■ Task item ■
In the entries below, spot each line with the word "black" and copy it.

■ Information supplied ■
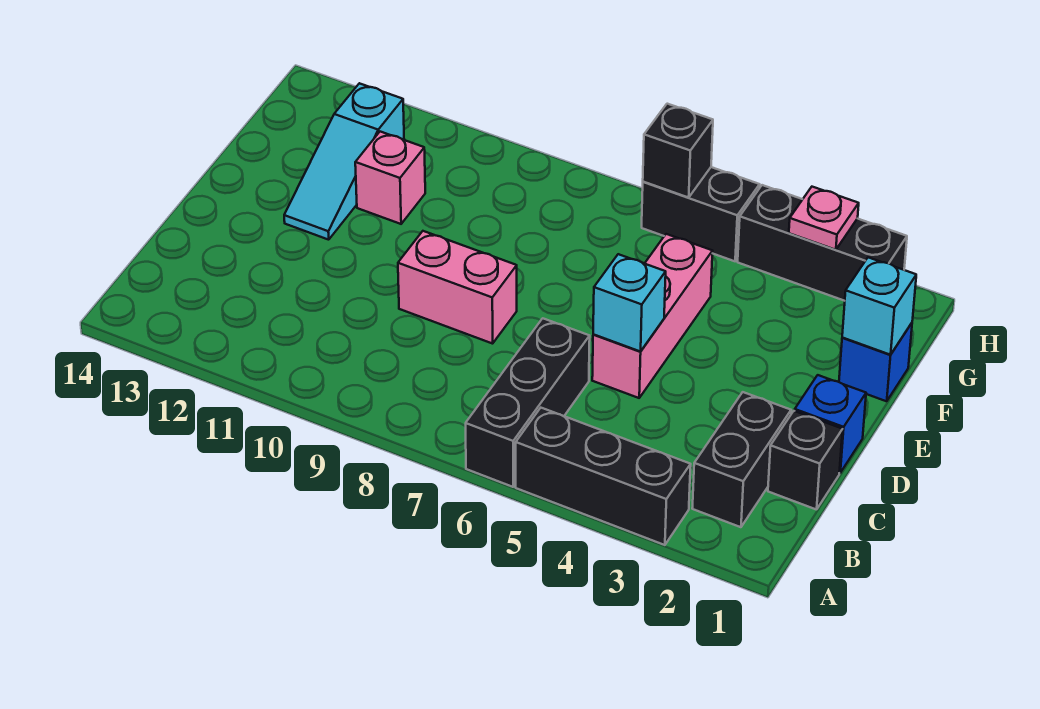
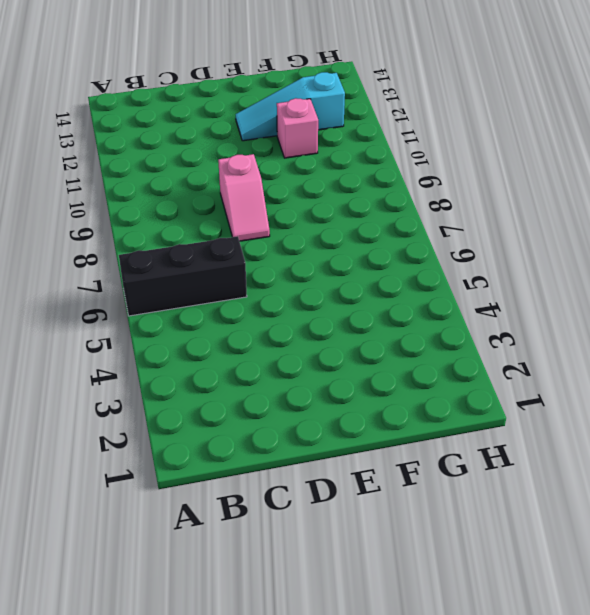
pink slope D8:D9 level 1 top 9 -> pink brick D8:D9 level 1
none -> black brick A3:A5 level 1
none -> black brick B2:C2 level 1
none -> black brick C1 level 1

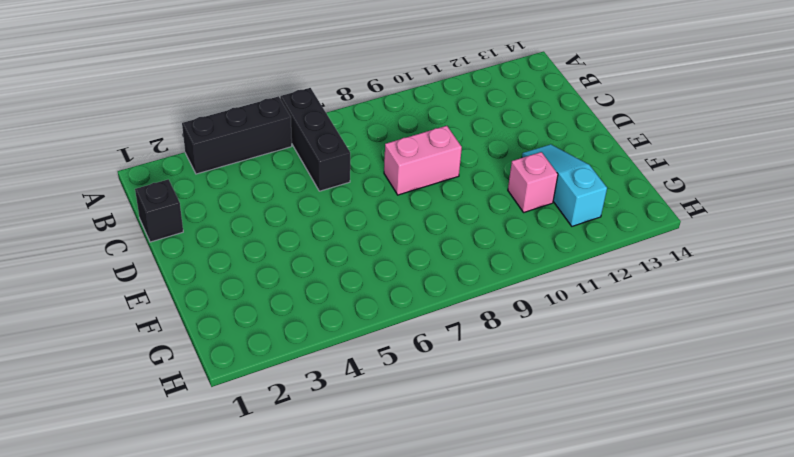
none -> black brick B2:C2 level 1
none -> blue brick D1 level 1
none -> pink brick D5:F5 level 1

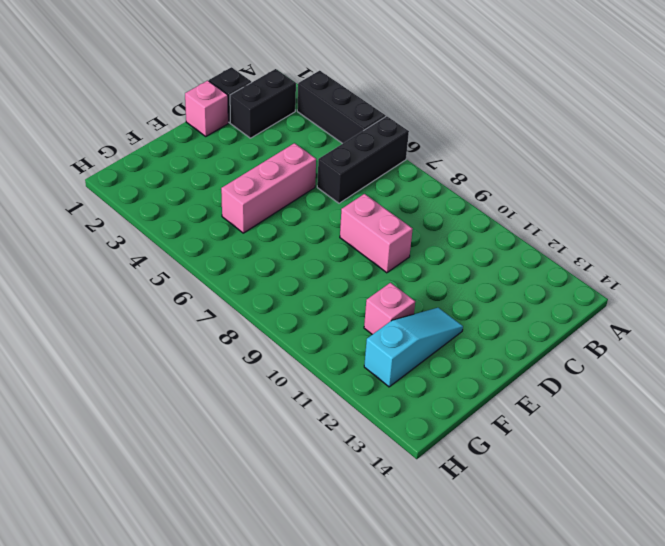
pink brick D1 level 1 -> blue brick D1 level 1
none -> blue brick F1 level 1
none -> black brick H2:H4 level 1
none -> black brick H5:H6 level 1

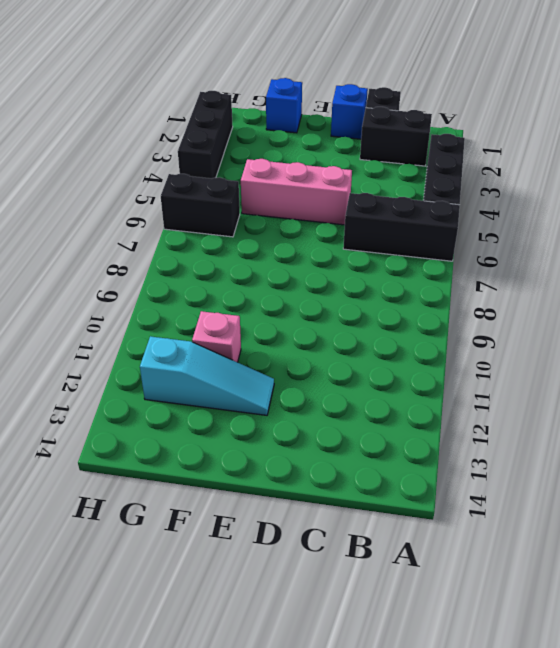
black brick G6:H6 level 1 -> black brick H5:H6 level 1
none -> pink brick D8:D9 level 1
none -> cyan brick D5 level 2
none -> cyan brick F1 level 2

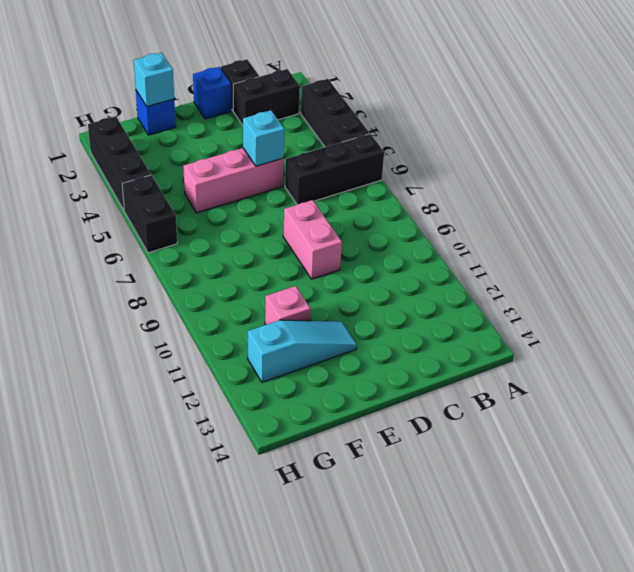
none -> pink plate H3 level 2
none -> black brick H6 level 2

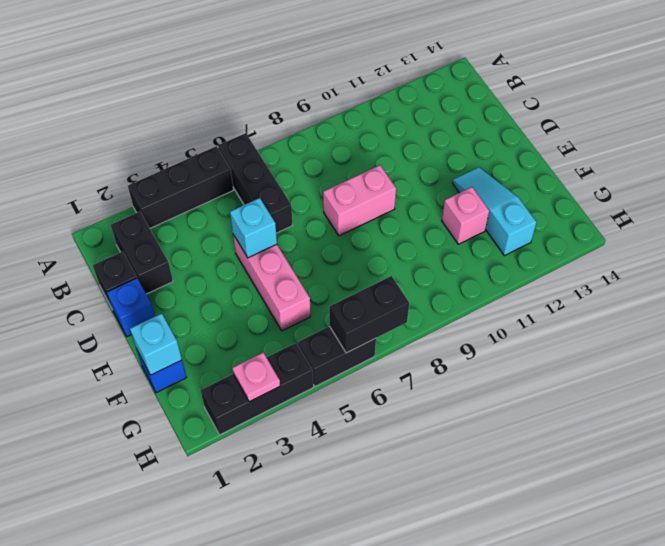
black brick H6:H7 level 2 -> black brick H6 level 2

--

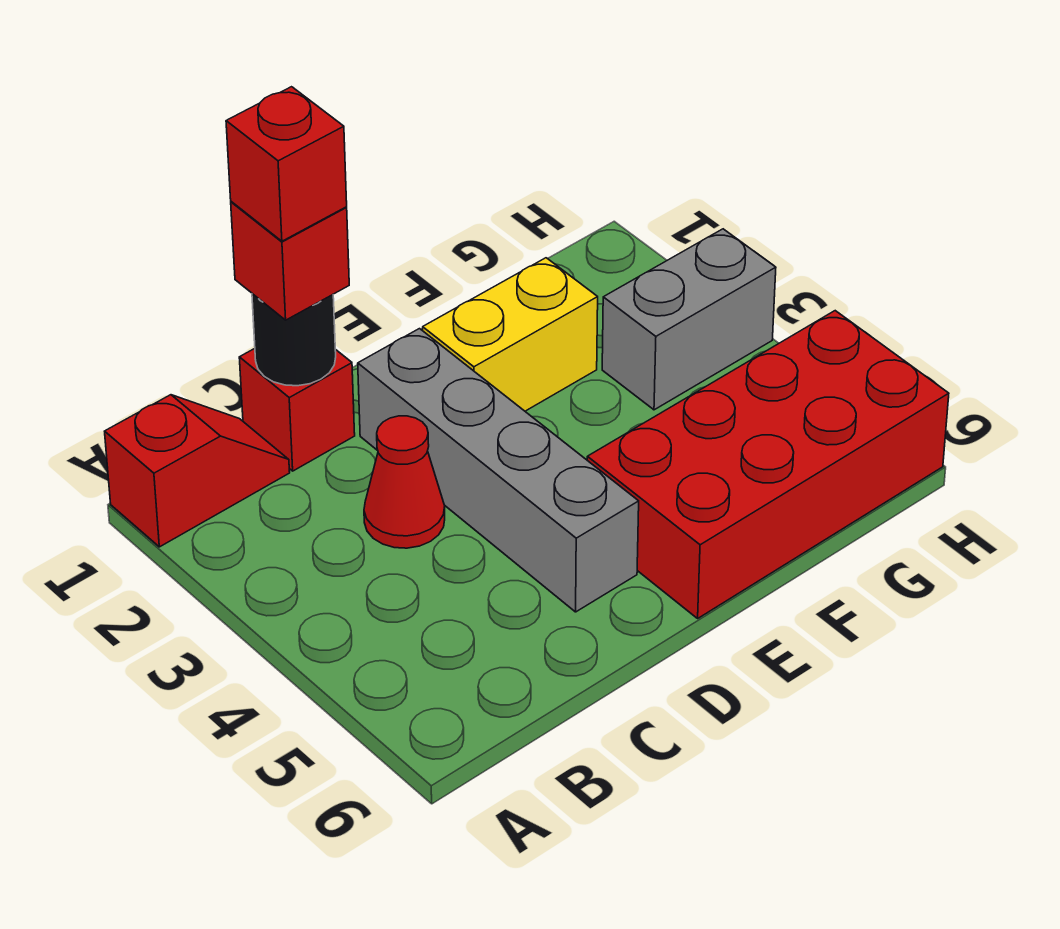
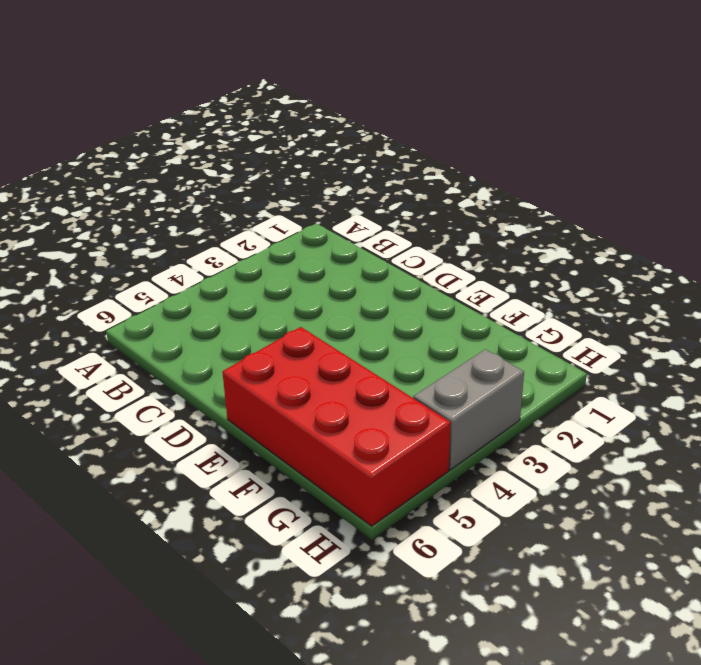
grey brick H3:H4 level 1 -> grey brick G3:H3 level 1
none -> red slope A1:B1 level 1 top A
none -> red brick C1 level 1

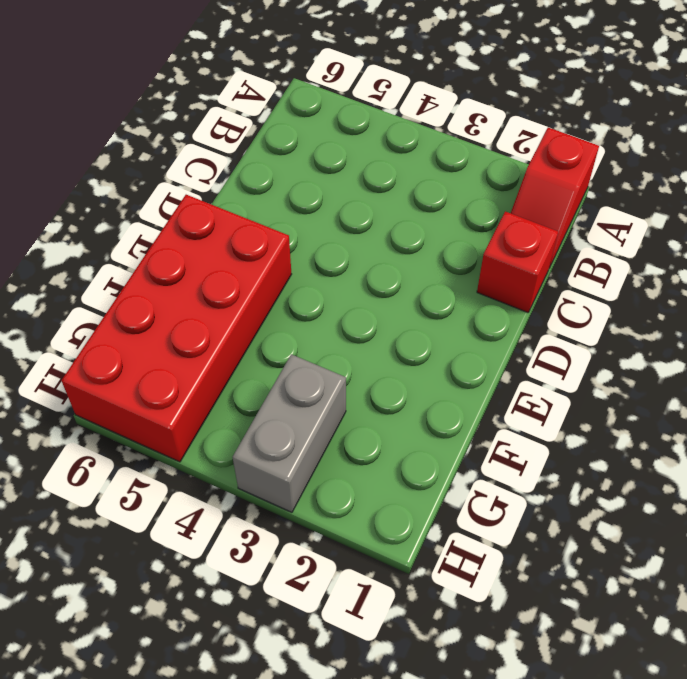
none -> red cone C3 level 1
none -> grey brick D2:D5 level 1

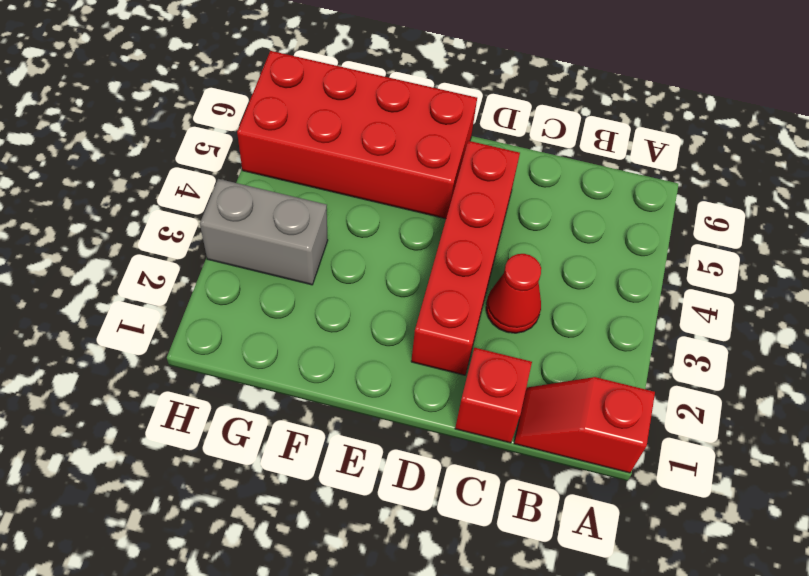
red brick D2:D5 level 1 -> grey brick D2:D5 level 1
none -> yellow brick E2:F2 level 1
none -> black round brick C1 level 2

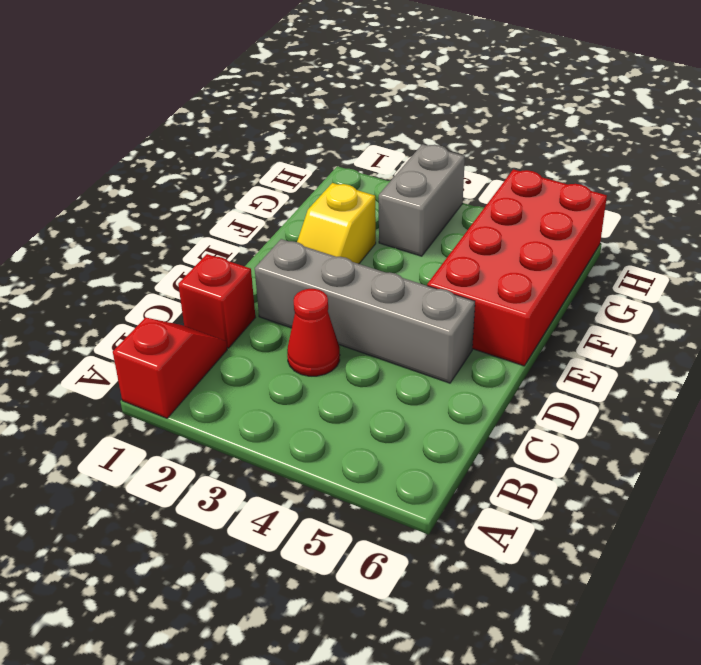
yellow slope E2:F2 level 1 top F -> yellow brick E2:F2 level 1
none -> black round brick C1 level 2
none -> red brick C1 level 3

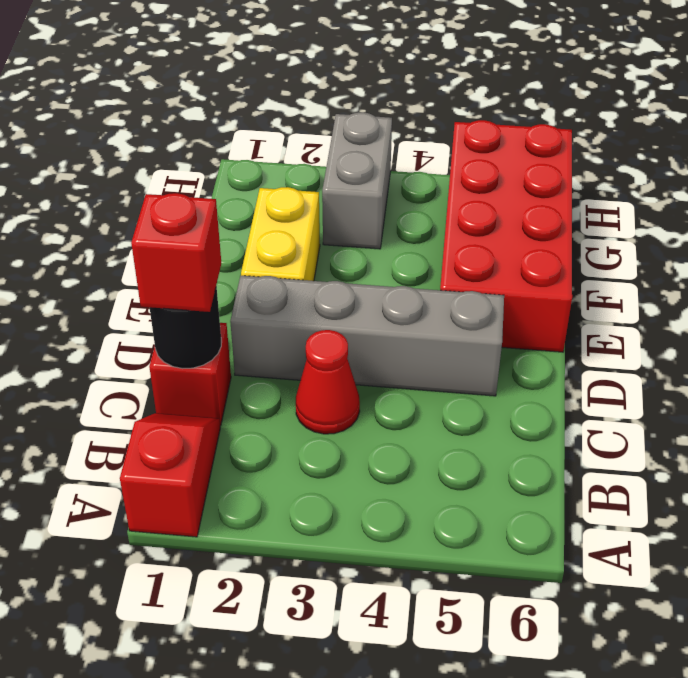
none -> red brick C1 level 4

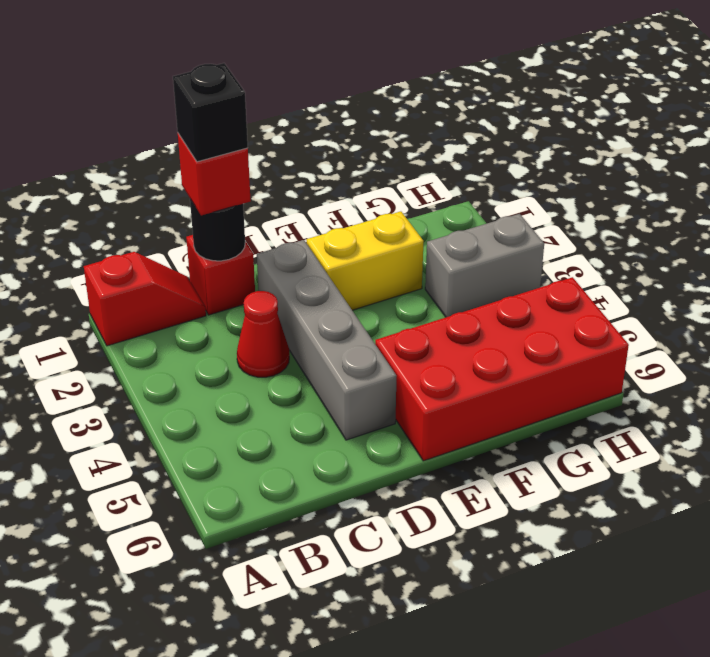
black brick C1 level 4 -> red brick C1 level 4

■ Expected answer ■
none -> black brick A3:A5 level 1
none -> black brick B2:C2 level 1
none -> black brick C1 level 1
none -> black brick B2:C2 level 1
none -> black brick H2:H4 level 1
none -> black brick H5:H6 level 1
black brick G6:H6 level 1 -> black brick H5:H6 level 1
none -> black brick H6 level 2
black brick H6:H7 level 2 -> black brick H6 level 2
none -> black round brick C1 level 2
none -> black round brick C1 level 2
black brick C1 level 4 -> red brick C1 level 4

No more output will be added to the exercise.